Task goal: Filter this data down to the lines that hold "mushroom", and copy them.

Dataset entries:
:::

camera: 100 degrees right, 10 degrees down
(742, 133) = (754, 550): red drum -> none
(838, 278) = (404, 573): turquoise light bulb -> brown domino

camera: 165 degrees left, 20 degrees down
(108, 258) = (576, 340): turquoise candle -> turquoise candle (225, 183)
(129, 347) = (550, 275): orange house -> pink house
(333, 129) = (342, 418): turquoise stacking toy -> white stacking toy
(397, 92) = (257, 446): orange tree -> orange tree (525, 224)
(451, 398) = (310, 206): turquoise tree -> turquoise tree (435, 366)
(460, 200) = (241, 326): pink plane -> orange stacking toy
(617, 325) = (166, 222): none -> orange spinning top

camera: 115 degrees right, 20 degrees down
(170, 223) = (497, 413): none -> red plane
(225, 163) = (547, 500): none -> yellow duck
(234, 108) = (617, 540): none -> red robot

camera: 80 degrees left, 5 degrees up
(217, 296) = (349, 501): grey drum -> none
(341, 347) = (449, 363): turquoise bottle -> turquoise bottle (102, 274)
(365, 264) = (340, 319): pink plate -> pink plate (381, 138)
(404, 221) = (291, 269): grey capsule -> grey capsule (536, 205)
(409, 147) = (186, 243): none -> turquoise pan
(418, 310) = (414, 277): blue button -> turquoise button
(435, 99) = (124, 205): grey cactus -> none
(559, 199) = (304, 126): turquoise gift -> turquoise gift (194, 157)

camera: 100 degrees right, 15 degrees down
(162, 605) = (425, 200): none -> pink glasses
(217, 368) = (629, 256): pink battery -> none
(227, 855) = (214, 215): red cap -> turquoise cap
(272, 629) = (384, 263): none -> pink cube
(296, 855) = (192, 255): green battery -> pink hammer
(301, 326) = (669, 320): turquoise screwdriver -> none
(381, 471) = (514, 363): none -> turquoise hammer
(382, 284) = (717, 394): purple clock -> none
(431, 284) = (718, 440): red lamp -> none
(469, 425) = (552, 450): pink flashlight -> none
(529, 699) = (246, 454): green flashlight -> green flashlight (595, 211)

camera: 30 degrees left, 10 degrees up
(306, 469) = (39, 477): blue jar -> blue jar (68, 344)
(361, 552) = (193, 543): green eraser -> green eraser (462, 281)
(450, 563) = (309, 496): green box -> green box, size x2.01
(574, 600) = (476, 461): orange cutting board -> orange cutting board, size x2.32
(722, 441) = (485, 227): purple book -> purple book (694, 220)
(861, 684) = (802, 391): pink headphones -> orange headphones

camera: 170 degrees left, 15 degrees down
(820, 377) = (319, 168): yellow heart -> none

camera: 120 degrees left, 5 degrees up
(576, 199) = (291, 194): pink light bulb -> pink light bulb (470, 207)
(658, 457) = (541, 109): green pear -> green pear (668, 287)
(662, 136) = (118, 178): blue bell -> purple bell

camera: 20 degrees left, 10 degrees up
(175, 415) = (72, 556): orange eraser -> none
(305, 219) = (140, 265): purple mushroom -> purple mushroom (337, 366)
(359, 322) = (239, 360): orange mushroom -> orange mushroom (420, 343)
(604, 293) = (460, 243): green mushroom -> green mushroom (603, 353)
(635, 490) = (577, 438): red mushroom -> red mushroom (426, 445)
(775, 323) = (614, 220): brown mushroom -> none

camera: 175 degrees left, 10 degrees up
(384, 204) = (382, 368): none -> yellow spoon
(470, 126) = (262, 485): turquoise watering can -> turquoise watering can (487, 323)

:::

Your solution:
(305, 219) = (140, 265): purple mushroom -> purple mushroom (337, 366)
(359, 322) = (239, 360): orange mushroom -> orange mushroom (420, 343)
(604, 293) = (460, 243): green mushroom -> green mushroom (603, 353)
(635, 490) = (577, 438): red mushroom -> red mushroom (426, 445)
(775, 323) = (614, 220): brown mushroom -> none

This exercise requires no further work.